YOUR OBJECTIVE: In the rows from the line containing "charming (696, 946)" through the line containing "constructed is located", substitute "center point" for "midpoint". Write out only those lines, with nothing else changed.

MATERIAL FOR THIS EXERCISE:
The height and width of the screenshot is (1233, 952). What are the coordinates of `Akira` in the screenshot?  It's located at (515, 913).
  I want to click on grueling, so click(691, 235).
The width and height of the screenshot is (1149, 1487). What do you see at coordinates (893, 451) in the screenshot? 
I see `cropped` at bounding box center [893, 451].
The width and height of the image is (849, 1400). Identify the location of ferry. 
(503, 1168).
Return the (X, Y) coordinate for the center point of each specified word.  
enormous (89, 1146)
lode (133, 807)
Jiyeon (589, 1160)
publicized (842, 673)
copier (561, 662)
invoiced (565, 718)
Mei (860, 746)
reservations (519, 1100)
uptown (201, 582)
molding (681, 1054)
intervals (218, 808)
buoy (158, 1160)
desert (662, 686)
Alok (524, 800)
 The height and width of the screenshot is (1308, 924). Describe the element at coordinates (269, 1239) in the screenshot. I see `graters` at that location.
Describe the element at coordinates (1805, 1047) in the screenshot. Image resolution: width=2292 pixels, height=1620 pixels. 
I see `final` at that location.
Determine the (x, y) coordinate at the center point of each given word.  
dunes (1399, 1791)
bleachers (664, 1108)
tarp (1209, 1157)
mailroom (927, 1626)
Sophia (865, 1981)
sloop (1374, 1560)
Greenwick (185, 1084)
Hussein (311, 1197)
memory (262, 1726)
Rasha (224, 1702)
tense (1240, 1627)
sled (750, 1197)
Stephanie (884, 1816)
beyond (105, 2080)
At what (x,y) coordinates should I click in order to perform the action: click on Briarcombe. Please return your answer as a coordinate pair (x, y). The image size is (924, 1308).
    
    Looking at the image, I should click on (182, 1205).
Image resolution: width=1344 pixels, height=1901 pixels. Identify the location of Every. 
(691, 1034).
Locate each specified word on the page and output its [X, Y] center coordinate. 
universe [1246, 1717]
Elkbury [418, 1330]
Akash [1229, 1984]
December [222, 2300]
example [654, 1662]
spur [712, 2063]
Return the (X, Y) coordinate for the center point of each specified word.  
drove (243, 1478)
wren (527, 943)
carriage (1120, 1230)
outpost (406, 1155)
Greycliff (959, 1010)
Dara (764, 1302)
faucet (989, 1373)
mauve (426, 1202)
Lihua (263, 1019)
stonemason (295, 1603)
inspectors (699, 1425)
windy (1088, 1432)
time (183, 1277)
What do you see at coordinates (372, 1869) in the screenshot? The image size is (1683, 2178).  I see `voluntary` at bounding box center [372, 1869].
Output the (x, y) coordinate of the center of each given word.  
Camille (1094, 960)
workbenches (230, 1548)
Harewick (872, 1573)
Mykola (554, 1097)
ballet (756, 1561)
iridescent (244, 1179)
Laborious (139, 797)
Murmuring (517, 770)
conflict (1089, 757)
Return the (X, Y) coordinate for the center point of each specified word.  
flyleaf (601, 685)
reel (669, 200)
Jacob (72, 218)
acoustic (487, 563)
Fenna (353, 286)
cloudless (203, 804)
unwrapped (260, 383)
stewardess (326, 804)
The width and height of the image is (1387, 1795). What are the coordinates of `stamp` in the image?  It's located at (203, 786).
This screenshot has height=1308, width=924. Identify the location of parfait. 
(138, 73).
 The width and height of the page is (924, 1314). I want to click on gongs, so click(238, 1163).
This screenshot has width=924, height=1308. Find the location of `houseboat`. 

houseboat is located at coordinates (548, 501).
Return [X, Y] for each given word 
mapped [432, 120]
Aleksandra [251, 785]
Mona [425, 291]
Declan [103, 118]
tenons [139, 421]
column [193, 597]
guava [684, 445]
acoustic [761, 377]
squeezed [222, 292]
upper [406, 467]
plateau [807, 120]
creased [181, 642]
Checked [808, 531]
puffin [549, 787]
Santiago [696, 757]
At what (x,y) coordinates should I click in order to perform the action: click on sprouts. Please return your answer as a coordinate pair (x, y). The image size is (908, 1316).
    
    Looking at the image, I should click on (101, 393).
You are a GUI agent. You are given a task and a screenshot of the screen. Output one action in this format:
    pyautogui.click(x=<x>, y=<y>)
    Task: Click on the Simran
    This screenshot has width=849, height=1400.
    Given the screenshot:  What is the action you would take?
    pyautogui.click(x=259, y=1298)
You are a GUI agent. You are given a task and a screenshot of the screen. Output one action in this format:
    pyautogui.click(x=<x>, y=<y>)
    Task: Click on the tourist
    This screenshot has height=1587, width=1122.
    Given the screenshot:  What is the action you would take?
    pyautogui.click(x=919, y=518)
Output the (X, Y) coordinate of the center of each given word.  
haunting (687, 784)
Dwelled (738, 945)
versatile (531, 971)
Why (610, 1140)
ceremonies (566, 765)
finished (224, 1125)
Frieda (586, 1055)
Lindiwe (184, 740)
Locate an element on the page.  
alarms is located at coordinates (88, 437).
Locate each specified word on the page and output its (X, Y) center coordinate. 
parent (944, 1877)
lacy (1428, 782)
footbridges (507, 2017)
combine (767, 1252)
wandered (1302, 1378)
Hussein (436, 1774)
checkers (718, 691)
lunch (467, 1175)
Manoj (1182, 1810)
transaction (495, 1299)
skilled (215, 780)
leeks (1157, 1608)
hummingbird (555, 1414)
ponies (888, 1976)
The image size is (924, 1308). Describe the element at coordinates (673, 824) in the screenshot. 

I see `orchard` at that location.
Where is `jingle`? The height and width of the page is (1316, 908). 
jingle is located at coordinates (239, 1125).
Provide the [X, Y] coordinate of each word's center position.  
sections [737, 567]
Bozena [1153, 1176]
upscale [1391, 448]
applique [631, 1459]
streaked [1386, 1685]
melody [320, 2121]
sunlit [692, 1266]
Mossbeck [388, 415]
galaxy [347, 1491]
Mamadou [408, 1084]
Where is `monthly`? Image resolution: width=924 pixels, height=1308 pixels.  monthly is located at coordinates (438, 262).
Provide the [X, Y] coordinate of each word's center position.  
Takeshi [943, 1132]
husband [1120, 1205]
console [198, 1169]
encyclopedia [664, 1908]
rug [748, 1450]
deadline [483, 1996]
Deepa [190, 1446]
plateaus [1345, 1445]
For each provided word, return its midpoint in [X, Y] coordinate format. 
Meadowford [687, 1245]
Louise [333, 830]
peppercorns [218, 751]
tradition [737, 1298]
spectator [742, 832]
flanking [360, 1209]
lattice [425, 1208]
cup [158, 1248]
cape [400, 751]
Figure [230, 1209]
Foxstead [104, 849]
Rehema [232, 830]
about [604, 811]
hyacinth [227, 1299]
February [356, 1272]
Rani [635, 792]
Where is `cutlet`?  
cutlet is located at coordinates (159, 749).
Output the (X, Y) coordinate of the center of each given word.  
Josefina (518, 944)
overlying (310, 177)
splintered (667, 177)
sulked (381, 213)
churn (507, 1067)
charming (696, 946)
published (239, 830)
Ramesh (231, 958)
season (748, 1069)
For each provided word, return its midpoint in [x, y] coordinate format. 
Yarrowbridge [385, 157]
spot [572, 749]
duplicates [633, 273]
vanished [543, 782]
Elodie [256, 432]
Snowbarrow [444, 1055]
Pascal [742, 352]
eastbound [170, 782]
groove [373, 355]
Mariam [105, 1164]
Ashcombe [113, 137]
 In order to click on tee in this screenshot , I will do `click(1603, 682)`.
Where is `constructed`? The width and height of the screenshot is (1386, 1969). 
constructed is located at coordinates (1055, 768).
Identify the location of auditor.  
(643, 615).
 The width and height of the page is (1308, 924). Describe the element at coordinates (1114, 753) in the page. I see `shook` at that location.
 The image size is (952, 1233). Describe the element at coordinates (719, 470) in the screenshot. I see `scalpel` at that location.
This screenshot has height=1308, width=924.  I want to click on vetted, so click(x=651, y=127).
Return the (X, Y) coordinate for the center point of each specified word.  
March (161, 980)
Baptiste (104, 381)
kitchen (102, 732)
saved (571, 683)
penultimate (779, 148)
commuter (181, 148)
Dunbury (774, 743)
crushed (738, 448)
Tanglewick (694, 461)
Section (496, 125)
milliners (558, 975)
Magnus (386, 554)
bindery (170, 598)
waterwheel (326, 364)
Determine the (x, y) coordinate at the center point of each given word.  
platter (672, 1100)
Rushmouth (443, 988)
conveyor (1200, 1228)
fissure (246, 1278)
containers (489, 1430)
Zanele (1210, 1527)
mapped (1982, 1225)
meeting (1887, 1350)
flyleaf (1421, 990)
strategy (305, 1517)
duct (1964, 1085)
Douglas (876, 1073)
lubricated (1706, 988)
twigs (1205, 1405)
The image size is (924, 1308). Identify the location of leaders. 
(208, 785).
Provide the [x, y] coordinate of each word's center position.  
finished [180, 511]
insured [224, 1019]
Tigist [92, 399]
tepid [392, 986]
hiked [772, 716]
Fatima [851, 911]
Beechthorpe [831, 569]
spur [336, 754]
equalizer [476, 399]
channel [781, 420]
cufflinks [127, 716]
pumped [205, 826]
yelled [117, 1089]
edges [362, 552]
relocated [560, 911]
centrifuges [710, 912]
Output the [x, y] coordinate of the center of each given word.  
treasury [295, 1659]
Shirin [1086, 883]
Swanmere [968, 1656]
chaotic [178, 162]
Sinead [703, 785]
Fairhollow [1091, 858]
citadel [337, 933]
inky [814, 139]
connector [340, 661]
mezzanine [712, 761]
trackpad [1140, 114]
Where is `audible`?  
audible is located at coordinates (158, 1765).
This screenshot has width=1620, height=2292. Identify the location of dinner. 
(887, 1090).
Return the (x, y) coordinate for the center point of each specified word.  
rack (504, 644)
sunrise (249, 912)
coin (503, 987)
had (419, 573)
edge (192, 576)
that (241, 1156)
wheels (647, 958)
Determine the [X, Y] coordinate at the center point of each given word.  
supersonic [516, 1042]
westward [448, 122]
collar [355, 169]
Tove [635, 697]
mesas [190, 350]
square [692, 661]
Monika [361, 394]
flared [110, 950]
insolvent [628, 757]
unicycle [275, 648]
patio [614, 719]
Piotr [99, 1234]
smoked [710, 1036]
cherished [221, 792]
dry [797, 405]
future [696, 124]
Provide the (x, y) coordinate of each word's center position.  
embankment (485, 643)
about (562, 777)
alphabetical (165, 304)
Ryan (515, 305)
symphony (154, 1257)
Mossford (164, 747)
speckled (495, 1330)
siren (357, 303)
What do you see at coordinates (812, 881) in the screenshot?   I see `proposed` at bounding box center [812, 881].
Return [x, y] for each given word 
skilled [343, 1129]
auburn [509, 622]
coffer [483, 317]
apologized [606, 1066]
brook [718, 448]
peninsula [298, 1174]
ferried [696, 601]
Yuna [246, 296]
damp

WRITTEN ANSWER:
charming (696, 946)
published (239, 830)
Ramesh (231, 958)
season (748, 1069)
For each provided word, return its center point in [x, y] coordinate format. 
Yarrowbridge [385, 157]
spot [572, 749]
duplicates [633, 273]
vanished [543, 782]
Elodie [256, 432]
Snowbarrow [444, 1055]
Pascal [742, 352]
eastbound [170, 782]
groove [373, 355]
Mariam [105, 1164]
Ashcombe [113, 137]
 In order to click on tee in this screenshot , I will do `click(1603, 682)`.
Where is `constructed`? The width and height of the screenshot is (1386, 1969). 
constructed is located at coordinates (1055, 768).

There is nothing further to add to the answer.